* What this task involves
Word for word, copy the data that follows and skip its pictures.

* Given information
#####

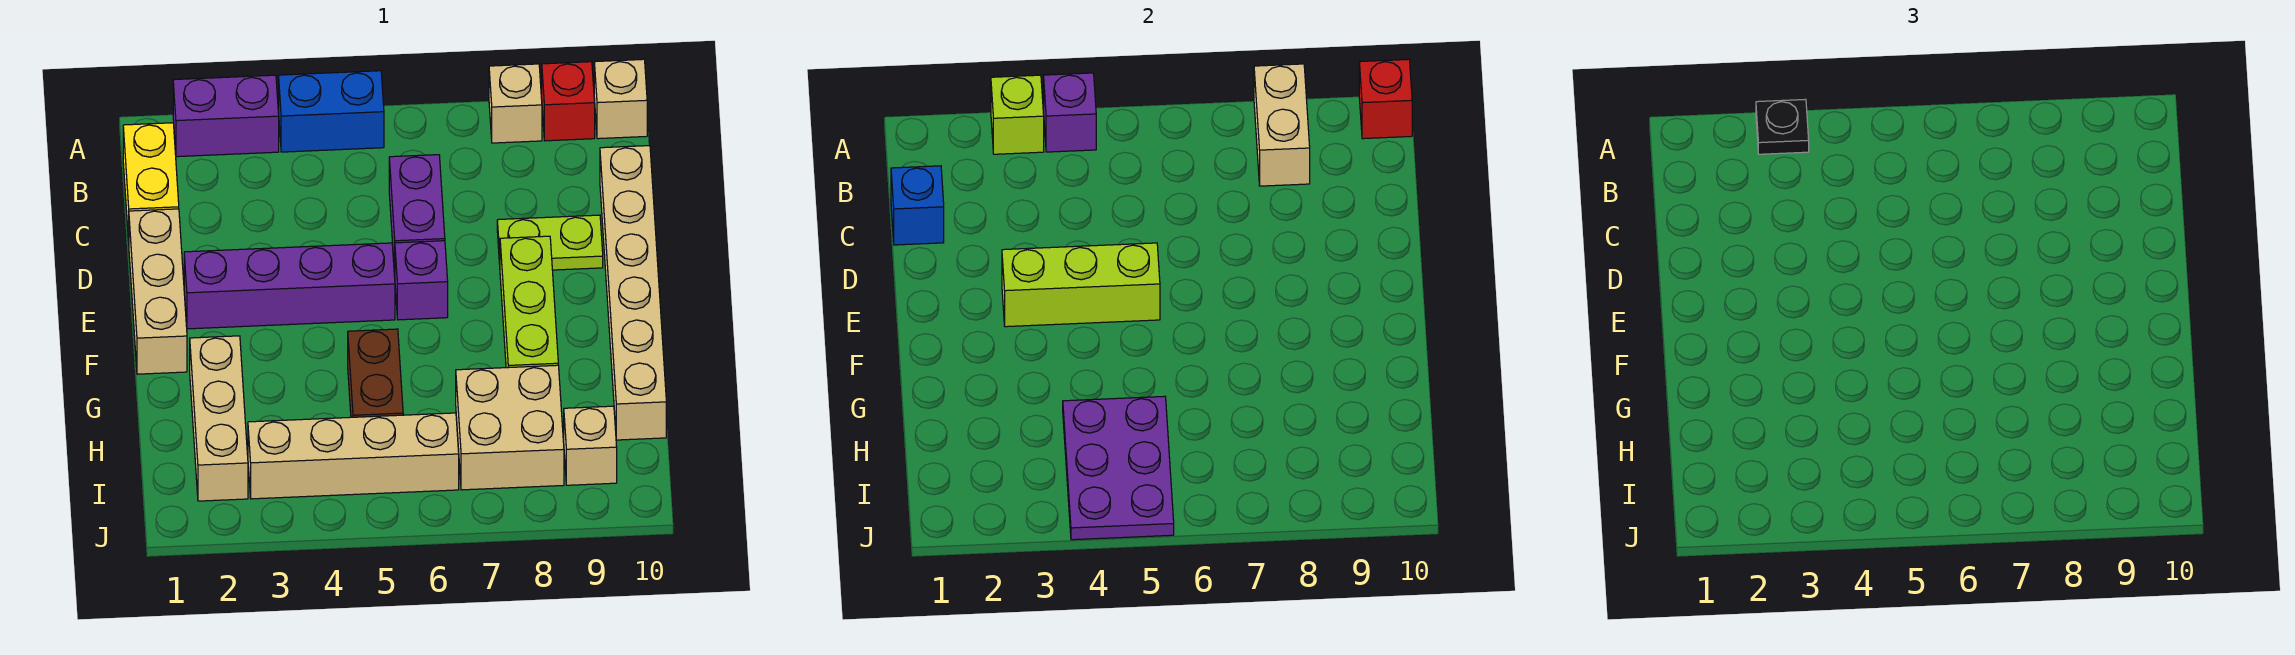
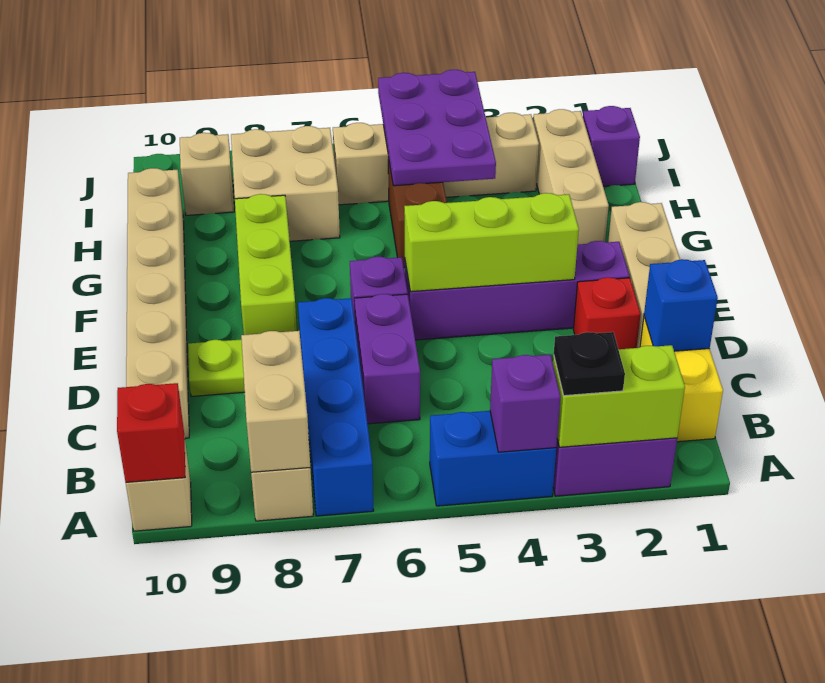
lime brick A3 level 2 -> lime brick A2:A3 level 2
none -> blue brick A7:D7 level 1
red brick A9 level 1 -> red brick D2 level 1
none -> purple brick I1 level 1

#####

* Exercise solution
lime brick A3 level 2 -> lime brick A2:A3 level 2
none -> blue brick A7:D7 level 1
red brick A9 level 1 -> red brick D2 level 1
none -> purple brick I1 level 1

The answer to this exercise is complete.